* **PROVIDED MATERIAL**:
★ ★ ★ ★ ★
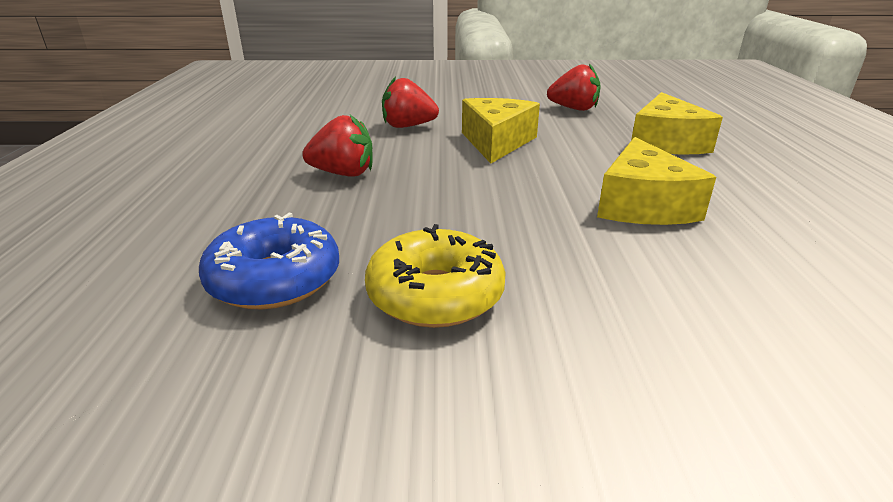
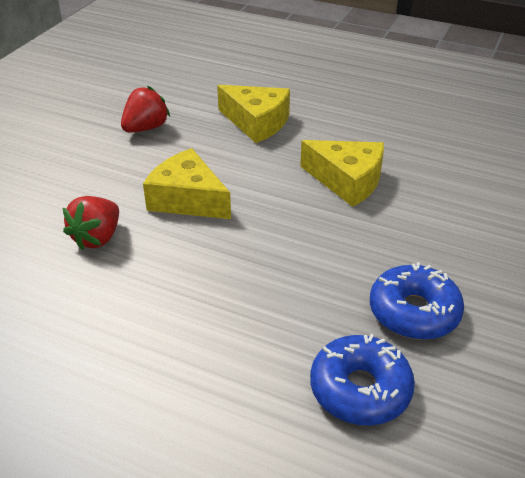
camera: 65 degrees left, 10 degrees up
(343, 174) = (188, 311): red strawberry -> none
(435, 294) = (414, 312): yellow donut -> blue donut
★ ★ ★ ★ ★
* **WORK INSTRUCTION**: Exactly the lines from the one containing "(343, 174) = (188, 311): red" to the final line of the data, both included, should be printed, and nothing more.

* **EXERCISE RESPONSE**:
(343, 174) = (188, 311): red strawberry -> none
(435, 294) = (414, 312): yellow donut -> blue donut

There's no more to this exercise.